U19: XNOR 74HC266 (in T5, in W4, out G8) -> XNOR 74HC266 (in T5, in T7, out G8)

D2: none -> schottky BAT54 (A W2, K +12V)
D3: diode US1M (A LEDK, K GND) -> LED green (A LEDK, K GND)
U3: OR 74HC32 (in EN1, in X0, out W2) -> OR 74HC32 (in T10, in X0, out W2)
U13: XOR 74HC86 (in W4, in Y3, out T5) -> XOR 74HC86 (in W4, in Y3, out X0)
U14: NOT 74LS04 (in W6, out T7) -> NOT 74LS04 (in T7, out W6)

> _Work instructions_: An identical copy of the entries above is the expected result.

> _Task answer_:
U19: XNOR 74HC266 (in T5, in W4, out G8) -> XNOR 74HC266 (in T5, in T7, out G8)

D2: none -> schottky BAT54 (A W2, K +12V)
D3: diode US1M (A LEDK, K GND) -> LED green (A LEDK, K GND)
U3: OR 74HC32 (in EN1, in X0, out W2) -> OR 74HC32 (in T10, in X0, out W2)
U13: XOR 74HC86 (in W4, in Y3, out T5) -> XOR 74HC86 (in W4, in Y3, out X0)
U14: NOT 74LS04 (in W6, out T7) -> NOT 74LS04 (in T7, out W6)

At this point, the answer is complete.